Given material
--- START ---

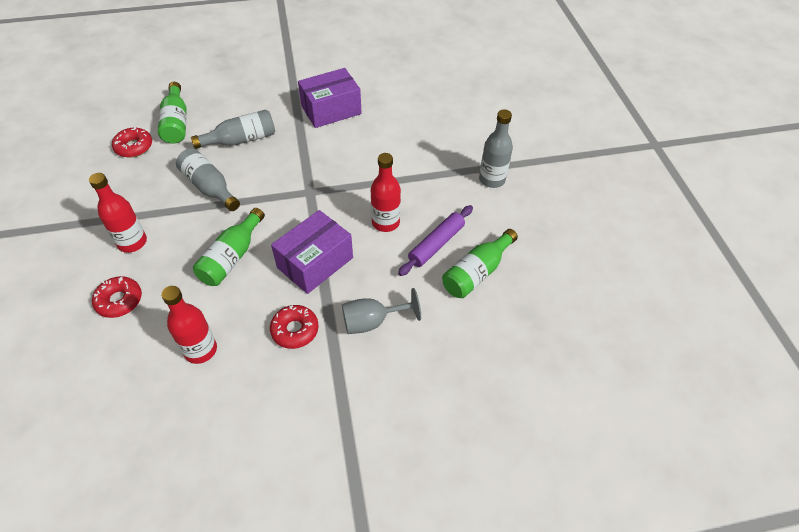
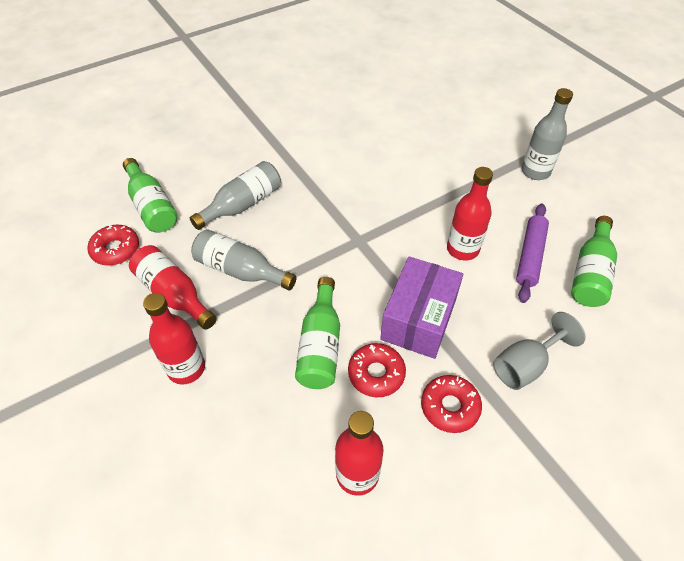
camera: 20 degrees left, 0 degrees up
(119, 301) = (215, 449): red donut -> red donut (376, 374)
(154, 190) = (174, 294): none -> red bottle
(331, 110) = (322, 144): purple box -> none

--- END ---

Your instructions
The expected answer is the full listing above, transcribed exactly and without pictures.

Answer to the problem
camera: 20 degrees left, 0 degrees up
(119, 301) = (215, 449): red donut -> red donut (376, 374)
(154, 190) = (174, 294): none -> red bottle
(331, 110) = (322, 144): purple box -> none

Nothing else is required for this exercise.